Filter de gegevens hieronder op de tekenreeks "kern" en neem elke regel die deze bevat letterlijk over. Let daarbij op hoofdletters en kleine letters.
╭──
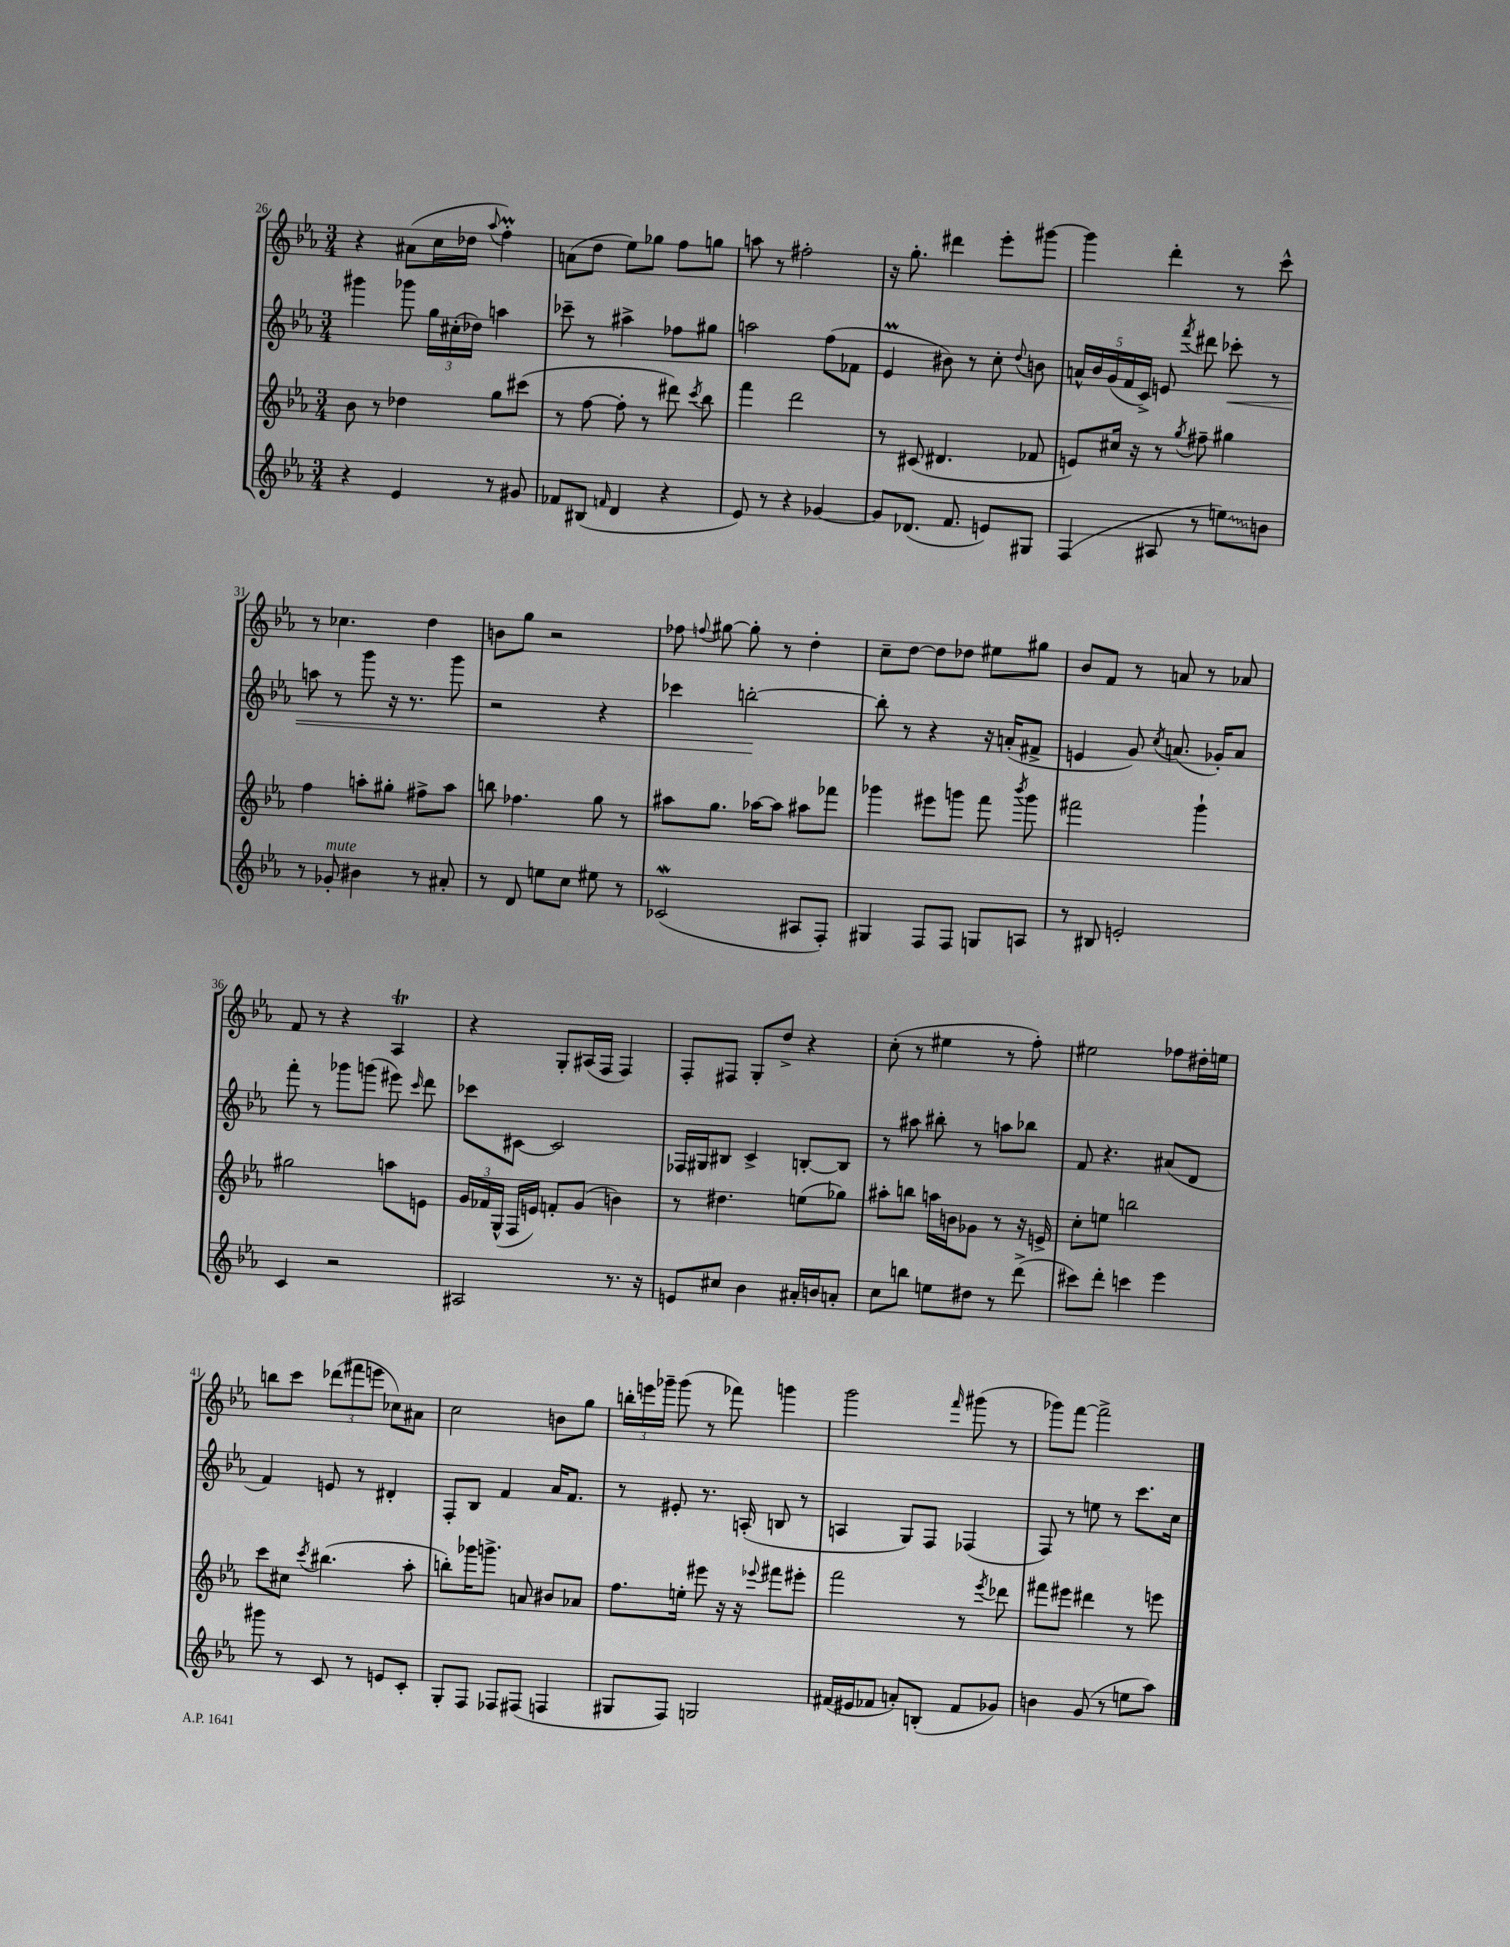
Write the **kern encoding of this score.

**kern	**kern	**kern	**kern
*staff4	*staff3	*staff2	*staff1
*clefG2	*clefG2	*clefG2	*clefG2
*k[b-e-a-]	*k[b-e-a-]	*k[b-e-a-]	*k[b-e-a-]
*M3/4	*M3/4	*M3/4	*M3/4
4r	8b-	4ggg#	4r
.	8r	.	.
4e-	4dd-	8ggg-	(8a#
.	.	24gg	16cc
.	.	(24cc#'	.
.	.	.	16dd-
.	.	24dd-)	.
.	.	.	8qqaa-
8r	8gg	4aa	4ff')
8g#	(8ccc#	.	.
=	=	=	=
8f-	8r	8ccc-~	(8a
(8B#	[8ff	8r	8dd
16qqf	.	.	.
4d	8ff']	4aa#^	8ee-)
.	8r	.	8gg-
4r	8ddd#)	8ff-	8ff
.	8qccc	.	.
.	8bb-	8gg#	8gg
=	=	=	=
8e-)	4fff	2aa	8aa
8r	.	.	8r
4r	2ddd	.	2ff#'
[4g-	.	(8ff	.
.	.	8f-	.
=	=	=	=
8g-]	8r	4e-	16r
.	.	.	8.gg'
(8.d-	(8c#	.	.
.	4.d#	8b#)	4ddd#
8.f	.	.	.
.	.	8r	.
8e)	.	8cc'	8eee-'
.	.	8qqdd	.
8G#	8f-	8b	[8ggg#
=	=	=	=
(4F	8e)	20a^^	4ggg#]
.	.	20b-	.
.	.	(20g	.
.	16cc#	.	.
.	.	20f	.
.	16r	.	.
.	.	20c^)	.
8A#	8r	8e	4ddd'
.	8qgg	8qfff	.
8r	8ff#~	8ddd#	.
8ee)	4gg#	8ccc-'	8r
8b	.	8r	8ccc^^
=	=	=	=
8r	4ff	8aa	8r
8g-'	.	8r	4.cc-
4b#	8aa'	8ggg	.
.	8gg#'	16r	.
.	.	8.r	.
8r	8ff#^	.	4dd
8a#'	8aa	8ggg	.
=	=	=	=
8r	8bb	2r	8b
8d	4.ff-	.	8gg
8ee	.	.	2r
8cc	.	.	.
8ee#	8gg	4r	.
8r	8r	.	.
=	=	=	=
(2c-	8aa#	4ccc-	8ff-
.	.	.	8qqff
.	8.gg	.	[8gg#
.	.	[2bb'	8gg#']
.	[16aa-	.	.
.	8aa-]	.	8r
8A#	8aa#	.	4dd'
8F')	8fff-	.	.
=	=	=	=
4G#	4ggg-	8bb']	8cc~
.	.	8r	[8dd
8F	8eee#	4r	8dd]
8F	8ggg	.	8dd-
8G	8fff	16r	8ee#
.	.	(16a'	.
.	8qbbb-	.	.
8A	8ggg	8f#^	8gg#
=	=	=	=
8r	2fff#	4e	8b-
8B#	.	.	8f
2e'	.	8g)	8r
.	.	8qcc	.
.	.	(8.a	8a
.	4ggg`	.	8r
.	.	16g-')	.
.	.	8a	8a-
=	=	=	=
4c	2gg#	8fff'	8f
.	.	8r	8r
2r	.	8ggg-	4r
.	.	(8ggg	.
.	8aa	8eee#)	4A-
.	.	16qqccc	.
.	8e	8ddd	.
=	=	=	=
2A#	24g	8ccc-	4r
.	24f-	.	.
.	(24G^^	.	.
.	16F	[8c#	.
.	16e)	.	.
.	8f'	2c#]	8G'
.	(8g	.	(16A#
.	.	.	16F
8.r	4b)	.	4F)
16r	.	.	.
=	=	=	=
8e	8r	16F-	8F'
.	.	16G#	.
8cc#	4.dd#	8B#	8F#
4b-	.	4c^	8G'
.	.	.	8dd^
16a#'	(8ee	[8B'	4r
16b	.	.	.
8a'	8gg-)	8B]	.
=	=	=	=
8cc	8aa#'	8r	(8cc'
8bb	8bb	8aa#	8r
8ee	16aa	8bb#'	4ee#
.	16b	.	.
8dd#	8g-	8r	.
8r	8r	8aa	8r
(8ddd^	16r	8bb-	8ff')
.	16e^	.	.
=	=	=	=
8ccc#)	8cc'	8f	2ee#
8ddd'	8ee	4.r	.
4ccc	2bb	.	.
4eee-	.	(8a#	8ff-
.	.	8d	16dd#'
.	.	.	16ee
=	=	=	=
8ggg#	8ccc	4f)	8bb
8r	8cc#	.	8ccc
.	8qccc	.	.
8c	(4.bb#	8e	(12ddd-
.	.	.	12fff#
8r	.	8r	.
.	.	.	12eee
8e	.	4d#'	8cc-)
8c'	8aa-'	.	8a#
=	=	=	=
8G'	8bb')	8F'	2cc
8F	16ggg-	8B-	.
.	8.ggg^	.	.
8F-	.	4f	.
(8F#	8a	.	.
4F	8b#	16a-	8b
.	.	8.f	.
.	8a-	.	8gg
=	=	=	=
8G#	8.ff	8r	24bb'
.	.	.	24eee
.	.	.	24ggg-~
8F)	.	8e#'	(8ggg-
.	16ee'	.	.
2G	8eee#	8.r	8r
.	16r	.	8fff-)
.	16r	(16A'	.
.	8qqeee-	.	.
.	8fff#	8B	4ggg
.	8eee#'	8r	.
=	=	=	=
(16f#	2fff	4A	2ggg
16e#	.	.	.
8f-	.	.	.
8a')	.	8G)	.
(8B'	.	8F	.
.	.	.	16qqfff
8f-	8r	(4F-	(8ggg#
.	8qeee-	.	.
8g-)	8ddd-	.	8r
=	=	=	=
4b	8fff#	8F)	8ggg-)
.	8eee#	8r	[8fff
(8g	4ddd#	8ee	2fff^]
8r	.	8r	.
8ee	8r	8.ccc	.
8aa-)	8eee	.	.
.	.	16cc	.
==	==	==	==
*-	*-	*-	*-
╰──
ANTWOORD.
Write the **kern encoding of this score.
**kern	**kern	**kern	**kern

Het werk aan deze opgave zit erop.